▶ [PROBLEM STATEMENT]
Give back only the lines in the records below from the one with "IC9 pin OA: n2 -> n14" to the one with "U203 pin GP2: GND -> none", both inclusive, word for word.

*** Opening DATA FOR THE TASK ***

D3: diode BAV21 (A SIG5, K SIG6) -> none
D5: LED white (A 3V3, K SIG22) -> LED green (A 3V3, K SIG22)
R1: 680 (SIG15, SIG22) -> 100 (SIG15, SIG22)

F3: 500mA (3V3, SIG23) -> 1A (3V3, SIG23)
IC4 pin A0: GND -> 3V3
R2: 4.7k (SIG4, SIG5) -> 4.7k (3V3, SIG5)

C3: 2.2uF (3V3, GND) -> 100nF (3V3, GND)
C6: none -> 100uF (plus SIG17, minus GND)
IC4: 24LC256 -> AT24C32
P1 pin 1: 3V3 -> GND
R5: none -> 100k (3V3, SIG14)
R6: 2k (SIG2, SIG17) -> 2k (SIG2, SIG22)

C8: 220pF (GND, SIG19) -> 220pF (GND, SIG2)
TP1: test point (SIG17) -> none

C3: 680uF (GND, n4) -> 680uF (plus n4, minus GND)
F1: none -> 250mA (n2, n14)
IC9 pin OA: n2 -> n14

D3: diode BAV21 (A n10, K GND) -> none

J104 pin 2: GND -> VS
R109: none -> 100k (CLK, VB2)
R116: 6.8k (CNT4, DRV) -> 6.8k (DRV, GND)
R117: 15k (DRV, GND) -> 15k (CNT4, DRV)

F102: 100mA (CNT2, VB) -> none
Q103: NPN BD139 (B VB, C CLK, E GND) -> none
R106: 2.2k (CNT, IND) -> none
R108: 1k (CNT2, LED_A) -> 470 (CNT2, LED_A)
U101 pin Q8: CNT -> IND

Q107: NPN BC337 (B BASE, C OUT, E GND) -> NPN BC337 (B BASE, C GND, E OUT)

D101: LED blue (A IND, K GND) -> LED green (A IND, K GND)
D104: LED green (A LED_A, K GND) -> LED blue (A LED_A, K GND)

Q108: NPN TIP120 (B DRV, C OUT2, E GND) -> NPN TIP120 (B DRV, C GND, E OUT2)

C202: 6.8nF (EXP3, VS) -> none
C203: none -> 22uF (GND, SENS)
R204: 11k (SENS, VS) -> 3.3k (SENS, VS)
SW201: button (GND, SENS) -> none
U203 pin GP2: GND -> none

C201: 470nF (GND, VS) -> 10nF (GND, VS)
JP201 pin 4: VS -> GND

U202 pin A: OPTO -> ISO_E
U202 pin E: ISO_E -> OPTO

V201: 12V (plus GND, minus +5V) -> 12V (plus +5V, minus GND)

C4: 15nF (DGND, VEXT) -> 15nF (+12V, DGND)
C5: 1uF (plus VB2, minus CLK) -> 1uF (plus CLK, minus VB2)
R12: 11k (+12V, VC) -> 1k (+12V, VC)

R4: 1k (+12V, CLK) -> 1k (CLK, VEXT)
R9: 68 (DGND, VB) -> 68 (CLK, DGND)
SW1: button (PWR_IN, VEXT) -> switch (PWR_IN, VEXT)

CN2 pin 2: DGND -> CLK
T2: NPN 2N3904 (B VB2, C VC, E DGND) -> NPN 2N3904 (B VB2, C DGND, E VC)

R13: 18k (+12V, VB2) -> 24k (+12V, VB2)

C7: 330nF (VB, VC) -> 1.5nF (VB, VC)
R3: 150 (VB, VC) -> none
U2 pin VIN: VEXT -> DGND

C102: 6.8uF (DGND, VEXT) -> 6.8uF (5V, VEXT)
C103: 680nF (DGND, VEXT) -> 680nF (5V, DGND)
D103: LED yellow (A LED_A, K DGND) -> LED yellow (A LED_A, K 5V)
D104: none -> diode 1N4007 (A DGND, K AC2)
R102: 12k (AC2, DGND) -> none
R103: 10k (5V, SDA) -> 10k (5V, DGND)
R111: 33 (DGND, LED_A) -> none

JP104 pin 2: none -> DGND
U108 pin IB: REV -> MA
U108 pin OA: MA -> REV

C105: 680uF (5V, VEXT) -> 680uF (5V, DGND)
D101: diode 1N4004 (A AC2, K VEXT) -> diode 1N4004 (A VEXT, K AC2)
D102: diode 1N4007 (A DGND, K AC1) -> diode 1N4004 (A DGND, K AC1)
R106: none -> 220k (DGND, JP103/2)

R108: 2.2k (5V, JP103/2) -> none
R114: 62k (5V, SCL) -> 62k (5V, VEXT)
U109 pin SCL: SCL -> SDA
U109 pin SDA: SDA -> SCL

*** Closing DATA FOR THE TASK ***

▶ [SOLUTION TO THIS EXERCISE]
IC9 pin OA: n2 -> n14

D3: diode BAV21 (A n10, K GND) -> none

J104 pin 2: GND -> VS
R109: none -> 100k (CLK, VB2)
R116: 6.8k (CNT4, DRV) -> 6.8k (DRV, GND)
R117: 15k (DRV, GND) -> 15k (CNT4, DRV)

F102: 100mA (CNT2, VB) -> none
Q103: NPN BD139 (B VB, C CLK, E GND) -> none
R106: 2.2k (CNT, IND) -> none
R108: 1k (CNT2, LED_A) -> 470 (CNT2, LED_A)
U101 pin Q8: CNT -> IND

Q107: NPN BC337 (B BASE, C OUT, E GND) -> NPN BC337 (B BASE, C GND, E OUT)

D101: LED blue (A IND, K GND) -> LED green (A IND, K GND)
D104: LED green (A LED_A, K GND) -> LED blue (A LED_A, K GND)

Q108: NPN TIP120 (B DRV, C OUT2, E GND) -> NPN TIP120 (B DRV, C GND, E OUT2)

C202: 6.8nF (EXP3, VS) -> none
C203: none -> 22uF (GND, SENS)
R204: 11k (SENS, VS) -> 3.3k (SENS, VS)
SW201: button (GND, SENS) -> none
U203 pin GP2: GND -> none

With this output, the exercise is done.